START Dataset content
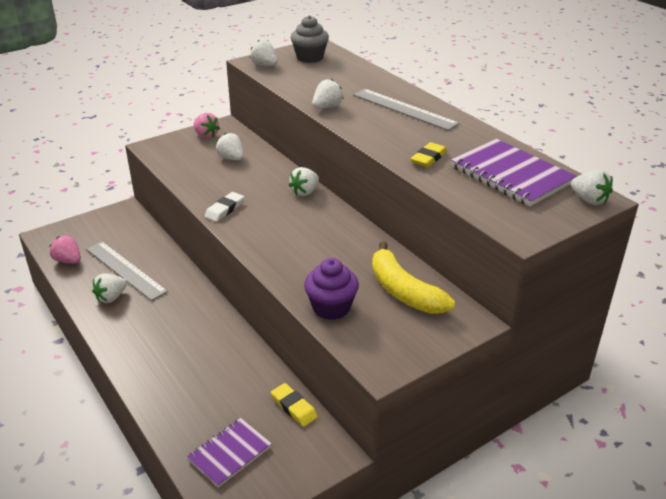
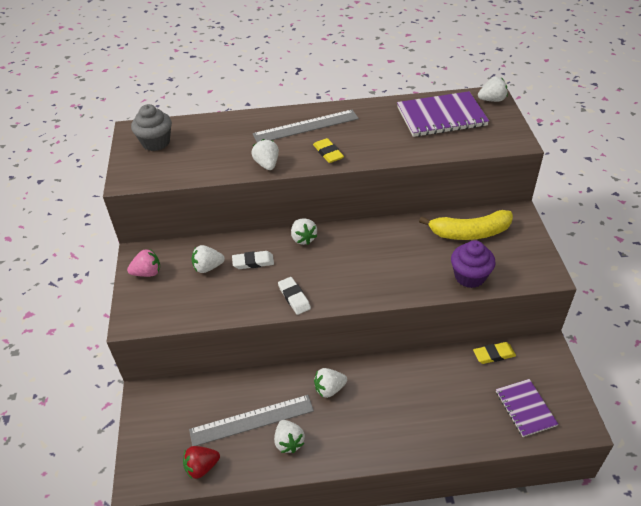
camera: 60 degrees left, 10 degrees up
(68, 261) = (201, 467): pink strawberry -> red strawberry
(254, 176) = (253, 262): none -> white eraser
(264, 65) = (144, 175): white strawberry -> white strawberry (329, 389)
(428, 158) = (393, 143): yellow eraser -> yellow eraser (328, 153)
END Dataset content
## [What you have to do]
Pictures are not part of the copy; transcribe the rest of the data verbatim.

## [Response to this exercise]
camera: 60 degrees left, 10 degrees up
(68, 261) = (201, 467): pink strawberry -> red strawberry
(254, 176) = (253, 262): none -> white eraser
(264, 65) = (144, 175): white strawberry -> white strawberry (329, 389)
(428, 158) = (393, 143): yellow eraser -> yellow eraser (328, 153)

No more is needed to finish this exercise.